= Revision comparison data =
################
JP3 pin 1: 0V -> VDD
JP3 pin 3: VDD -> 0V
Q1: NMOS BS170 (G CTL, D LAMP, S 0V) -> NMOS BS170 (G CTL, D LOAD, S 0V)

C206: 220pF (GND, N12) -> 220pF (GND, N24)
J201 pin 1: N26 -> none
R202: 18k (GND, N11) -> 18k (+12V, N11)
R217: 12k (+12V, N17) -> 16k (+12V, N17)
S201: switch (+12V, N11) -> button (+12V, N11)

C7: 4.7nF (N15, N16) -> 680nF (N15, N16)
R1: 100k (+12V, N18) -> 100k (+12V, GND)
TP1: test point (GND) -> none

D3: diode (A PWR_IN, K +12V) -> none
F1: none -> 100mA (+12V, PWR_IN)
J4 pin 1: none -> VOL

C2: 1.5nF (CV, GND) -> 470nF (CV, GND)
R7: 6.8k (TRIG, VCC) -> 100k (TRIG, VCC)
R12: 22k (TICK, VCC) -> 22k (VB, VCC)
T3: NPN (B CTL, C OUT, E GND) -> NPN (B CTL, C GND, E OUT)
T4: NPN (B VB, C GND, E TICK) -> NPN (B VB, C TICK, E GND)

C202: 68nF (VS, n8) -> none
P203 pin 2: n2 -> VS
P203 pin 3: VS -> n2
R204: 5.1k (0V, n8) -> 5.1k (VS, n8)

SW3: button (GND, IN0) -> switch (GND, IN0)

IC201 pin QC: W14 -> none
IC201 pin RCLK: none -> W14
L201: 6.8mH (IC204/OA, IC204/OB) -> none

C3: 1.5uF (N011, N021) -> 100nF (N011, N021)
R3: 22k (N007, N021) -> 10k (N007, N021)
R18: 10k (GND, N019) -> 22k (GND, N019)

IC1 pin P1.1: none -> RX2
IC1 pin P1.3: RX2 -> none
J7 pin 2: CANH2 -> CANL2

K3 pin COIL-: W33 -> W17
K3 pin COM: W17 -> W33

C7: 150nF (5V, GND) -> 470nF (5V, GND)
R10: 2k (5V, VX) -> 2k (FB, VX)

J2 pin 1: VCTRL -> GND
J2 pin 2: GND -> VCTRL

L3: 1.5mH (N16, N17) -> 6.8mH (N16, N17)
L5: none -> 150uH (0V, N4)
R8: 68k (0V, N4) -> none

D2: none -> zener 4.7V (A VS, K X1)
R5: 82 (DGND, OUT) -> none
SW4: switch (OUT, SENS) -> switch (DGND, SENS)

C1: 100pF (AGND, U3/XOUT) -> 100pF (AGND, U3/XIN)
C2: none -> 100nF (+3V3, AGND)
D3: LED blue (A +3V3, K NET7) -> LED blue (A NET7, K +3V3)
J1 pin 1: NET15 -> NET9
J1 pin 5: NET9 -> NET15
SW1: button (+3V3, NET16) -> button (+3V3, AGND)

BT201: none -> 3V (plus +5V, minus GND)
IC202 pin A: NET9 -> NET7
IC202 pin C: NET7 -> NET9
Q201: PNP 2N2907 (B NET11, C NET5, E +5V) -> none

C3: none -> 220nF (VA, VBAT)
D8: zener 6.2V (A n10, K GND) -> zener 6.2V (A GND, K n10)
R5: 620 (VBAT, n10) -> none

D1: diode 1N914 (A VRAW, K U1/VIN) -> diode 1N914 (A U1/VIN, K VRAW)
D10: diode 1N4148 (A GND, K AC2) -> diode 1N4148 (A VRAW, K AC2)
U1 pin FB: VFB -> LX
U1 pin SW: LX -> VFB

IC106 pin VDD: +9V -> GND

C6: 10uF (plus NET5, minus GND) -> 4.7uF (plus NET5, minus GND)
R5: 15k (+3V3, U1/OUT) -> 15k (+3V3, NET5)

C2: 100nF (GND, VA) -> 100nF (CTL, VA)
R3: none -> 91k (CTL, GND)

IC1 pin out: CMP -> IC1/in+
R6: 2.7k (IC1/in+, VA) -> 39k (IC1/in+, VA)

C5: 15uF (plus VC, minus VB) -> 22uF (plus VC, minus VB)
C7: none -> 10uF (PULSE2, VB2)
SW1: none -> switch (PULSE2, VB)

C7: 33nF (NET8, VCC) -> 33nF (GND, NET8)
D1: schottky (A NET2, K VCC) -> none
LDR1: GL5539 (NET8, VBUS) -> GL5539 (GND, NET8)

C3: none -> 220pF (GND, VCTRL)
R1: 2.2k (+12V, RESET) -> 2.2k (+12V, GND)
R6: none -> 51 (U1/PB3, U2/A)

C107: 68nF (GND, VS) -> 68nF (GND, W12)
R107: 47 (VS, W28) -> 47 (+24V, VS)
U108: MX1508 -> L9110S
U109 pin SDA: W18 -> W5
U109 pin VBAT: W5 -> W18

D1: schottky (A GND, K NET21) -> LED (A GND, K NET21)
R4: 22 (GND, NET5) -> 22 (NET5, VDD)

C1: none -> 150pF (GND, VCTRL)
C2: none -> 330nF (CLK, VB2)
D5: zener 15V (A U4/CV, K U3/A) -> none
################
= YOUR OBJECTIVE =
Above are the records; copy exactly the lines from the line with "C3: 1.5uF (N011, N021) -> 100nF (N011, N021)" through the line with "J1 pin 5: NET9 -> NET15", both included.

= TASK SOLUTION =
C3: 1.5uF (N011, N021) -> 100nF (N011, N021)
R3: 22k (N007, N021) -> 10k (N007, N021)
R18: 10k (GND, N019) -> 22k (GND, N019)

IC1 pin P1.1: none -> RX2
IC1 pin P1.3: RX2 -> none
J7 pin 2: CANH2 -> CANL2

K3 pin COIL-: W33 -> W17
K3 pin COM: W17 -> W33

C7: 150nF (5V, GND) -> 470nF (5V, GND)
R10: 2k (5V, VX) -> 2k (FB, VX)

J2 pin 1: VCTRL -> GND
J2 pin 2: GND -> VCTRL

L3: 1.5mH (N16, N17) -> 6.8mH (N16, N17)
L5: none -> 150uH (0V, N4)
R8: 68k (0V, N4) -> none

D2: none -> zener 4.7V (A VS, K X1)
R5: 82 (DGND, OUT) -> none
SW4: switch (OUT, SENS) -> switch (DGND, SENS)

C1: 100pF (AGND, U3/XOUT) -> 100pF (AGND, U3/XIN)
C2: none -> 100nF (+3V3, AGND)
D3: LED blue (A +3V3, K NET7) -> LED blue (A NET7, K +3V3)
J1 pin 1: NET15 -> NET9
J1 pin 5: NET9 -> NET15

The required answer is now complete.